• Available data:
=======

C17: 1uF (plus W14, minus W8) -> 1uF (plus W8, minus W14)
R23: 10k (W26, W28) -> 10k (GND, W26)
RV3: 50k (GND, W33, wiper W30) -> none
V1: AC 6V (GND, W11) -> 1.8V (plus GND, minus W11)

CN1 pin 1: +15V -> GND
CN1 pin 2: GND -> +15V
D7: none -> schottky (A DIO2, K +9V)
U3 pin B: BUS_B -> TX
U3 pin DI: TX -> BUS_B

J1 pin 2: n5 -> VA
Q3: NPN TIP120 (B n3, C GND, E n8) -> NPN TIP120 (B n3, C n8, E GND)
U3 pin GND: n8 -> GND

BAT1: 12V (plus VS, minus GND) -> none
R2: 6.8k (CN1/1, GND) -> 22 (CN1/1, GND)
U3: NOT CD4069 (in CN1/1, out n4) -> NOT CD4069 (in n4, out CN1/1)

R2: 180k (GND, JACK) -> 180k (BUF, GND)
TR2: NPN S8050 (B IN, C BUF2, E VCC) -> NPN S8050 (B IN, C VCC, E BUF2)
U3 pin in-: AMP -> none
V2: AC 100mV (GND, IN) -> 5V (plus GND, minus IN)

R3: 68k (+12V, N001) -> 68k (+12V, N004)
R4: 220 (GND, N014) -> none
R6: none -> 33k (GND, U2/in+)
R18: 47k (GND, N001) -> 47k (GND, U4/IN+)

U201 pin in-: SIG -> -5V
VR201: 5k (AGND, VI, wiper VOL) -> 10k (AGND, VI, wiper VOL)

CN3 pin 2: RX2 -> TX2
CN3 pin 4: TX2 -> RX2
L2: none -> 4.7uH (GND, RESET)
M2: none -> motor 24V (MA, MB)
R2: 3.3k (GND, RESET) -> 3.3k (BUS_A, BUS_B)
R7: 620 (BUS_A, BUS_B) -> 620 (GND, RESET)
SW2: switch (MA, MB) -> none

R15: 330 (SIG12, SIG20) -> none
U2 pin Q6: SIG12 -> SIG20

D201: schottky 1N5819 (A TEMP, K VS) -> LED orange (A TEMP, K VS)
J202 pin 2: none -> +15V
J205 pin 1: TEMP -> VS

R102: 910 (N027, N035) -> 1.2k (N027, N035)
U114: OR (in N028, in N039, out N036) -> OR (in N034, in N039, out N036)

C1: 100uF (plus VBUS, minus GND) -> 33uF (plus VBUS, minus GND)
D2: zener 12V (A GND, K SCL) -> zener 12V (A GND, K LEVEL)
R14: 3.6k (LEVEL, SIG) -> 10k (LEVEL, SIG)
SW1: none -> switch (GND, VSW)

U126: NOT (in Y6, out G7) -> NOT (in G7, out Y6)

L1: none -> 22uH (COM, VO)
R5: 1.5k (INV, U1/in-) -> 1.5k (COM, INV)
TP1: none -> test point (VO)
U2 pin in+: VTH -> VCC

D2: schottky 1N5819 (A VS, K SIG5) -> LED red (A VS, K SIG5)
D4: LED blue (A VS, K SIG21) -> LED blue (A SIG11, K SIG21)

=======

• Task to complete: Every line in the material above that has the word "switch" should be copied.

• Expected answer:
SW2: switch (MA, MB) -> none
SW1: none -> switch (GND, VSW)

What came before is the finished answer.